Stored items from a collection:
[Start of Attachment]

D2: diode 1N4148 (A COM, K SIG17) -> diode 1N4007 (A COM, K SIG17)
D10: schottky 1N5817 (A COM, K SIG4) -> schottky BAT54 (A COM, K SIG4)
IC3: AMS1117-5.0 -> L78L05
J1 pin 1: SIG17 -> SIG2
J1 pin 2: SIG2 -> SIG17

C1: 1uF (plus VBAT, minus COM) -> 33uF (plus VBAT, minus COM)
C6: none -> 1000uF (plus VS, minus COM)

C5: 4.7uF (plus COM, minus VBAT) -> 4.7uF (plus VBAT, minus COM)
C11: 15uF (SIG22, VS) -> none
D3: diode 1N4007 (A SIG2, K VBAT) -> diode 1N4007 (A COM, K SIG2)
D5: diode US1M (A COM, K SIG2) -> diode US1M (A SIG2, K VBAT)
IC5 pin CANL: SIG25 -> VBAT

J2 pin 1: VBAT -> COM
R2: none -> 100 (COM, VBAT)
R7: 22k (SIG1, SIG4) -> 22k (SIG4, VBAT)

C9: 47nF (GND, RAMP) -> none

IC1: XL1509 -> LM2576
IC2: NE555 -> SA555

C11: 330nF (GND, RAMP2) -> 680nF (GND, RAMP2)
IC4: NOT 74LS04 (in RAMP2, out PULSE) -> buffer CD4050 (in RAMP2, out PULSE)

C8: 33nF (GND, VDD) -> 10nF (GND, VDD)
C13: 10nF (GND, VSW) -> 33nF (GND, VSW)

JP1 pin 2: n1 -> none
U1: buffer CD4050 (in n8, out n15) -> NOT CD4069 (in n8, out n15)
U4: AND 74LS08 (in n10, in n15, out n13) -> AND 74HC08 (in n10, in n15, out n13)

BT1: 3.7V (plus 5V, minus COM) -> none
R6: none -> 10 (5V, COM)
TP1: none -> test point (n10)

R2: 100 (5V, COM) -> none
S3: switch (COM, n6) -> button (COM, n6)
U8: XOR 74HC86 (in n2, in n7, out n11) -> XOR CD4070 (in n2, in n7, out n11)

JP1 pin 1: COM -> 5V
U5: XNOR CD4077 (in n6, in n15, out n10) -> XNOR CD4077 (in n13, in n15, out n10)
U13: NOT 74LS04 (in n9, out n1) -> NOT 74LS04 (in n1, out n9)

[End of Attachment]

◆ **WORK REQUIRED**
Output all records exactly, with nothing added or dropped.

◆ **OUTPUT BELOW**
D2: diode 1N4148 (A COM, K SIG17) -> diode 1N4007 (A COM, K SIG17)
D10: schottky 1N5817 (A COM, K SIG4) -> schottky BAT54 (A COM, K SIG4)
IC3: AMS1117-5.0 -> L78L05
J1 pin 1: SIG17 -> SIG2
J1 pin 2: SIG2 -> SIG17

C1: 1uF (plus VBAT, minus COM) -> 33uF (plus VBAT, minus COM)
C6: none -> 1000uF (plus VS, minus COM)

C5: 4.7uF (plus COM, minus VBAT) -> 4.7uF (plus VBAT, minus COM)
C11: 15uF (SIG22, VS) -> none
D3: diode 1N4007 (A SIG2, K VBAT) -> diode 1N4007 (A COM, K SIG2)
D5: diode US1M (A COM, K SIG2) -> diode US1M (A SIG2, K VBAT)
IC5 pin CANL: SIG25 -> VBAT

J2 pin 1: VBAT -> COM
R2: none -> 100 (COM, VBAT)
R7: 22k (SIG1, SIG4) -> 22k (SIG4, VBAT)

C9: 47nF (GND, RAMP) -> none

IC1: XL1509 -> LM2576
IC2: NE555 -> SA555

C11: 330nF (GND, RAMP2) -> 680nF (GND, RAMP2)
IC4: NOT 74LS04 (in RAMP2, out PULSE) -> buffer CD4050 (in RAMP2, out PULSE)

C8: 33nF (GND, VDD) -> 10nF (GND, VDD)
C13: 10nF (GND, VSW) -> 33nF (GND, VSW)

JP1 pin 2: n1 -> none
U1: buffer CD4050 (in n8, out n15) -> NOT CD4069 (in n8, out n15)
U4: AND 74LS08 (in n10, in n15, out n13) -> AND 74HC08 (in n10, in n15, out n13)

BT1: 3.7V (plus 5V, minus COM) -> none
R6: none -> 10 (5V, COM)
TP1: none -> test point (n10)

R2: 100 (5V, COM) -> none
S3: switch (COM, n6) -> button (COM, n6)
U8: XOR 74HC86 (in n2, in n7, out n11) -> XOR CD4070 (in n2, in n7, out n11)

JP1 pin 1: COM -> 5V
U5: XNOR CD4077 (in n6, in n15, out n10) -> XNOR CD4077 (in n13, in n15, out n10)
U13: NOT 74LS04 (in n9, out n1) -> NOT 74LS04 (in n1, out n9)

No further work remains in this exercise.